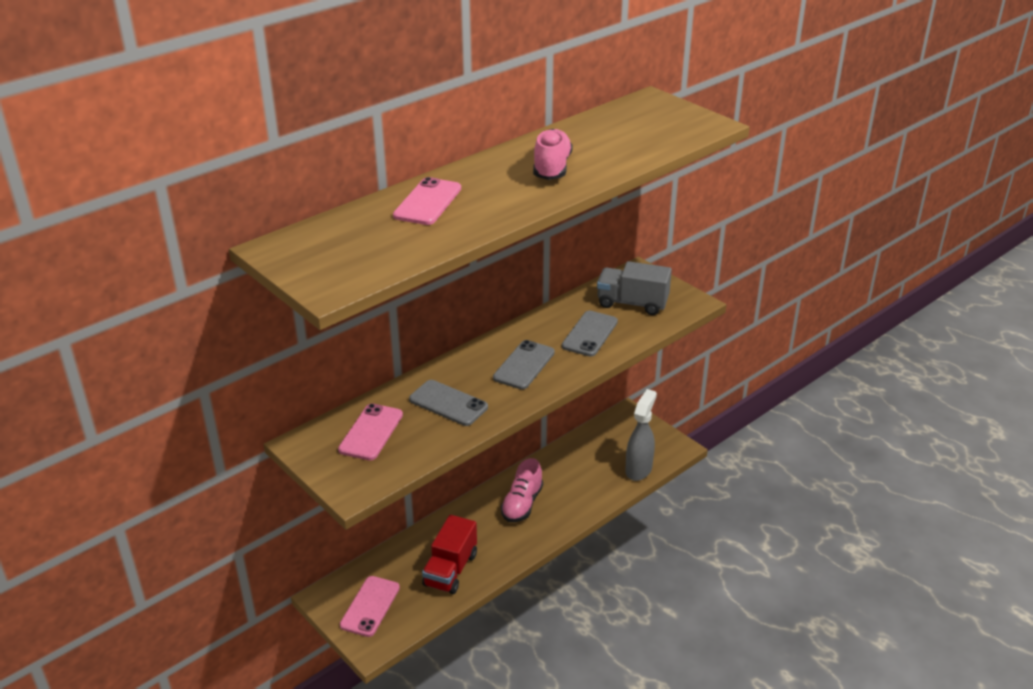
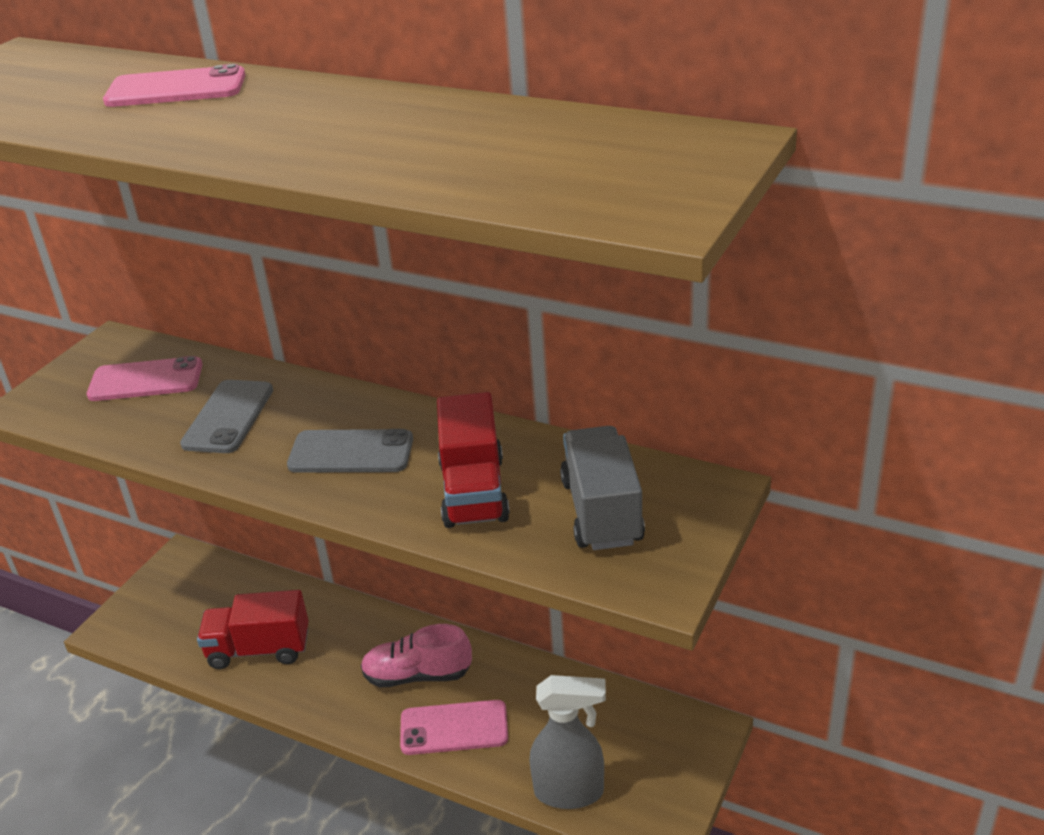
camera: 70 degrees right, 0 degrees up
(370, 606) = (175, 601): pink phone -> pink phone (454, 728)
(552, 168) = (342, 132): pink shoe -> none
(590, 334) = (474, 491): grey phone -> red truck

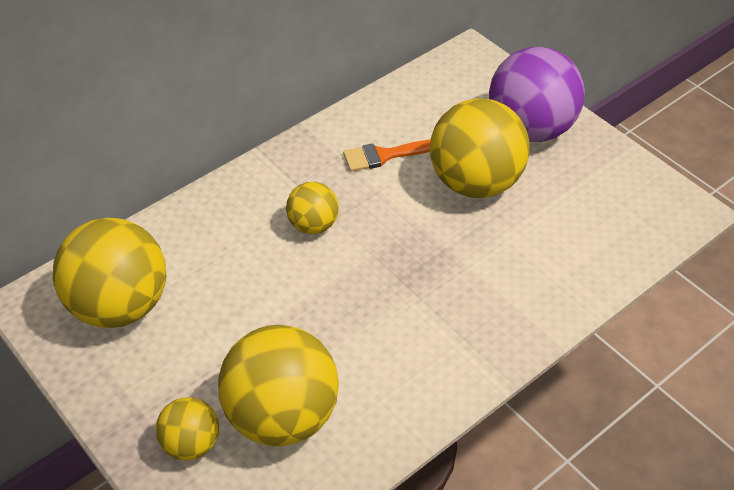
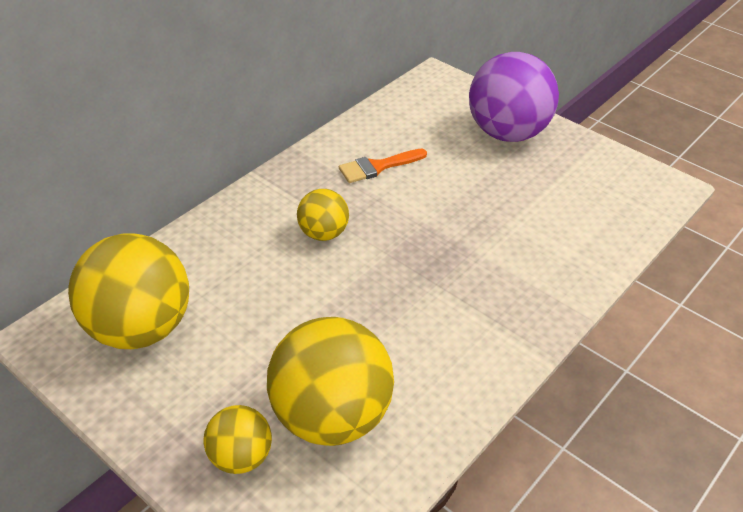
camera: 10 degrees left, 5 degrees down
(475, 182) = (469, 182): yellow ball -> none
====
→ Exercise instructions
With the pictures left out, copy exactly the lines above from the line containing "(370, 606) = (175, 601): pink" through the last line of the entries.

→ Response box
(370, 606) = (175, 601): pink phone -> pink phone (454, 728)
(552, 168) = (342, 132): pink shoe -> none
(590, 334) = (474, 491): grey phone -> red truck

camera: 10 degrees left, 5 degrees down
(475, 182) = (469, 182): yellow ball -> none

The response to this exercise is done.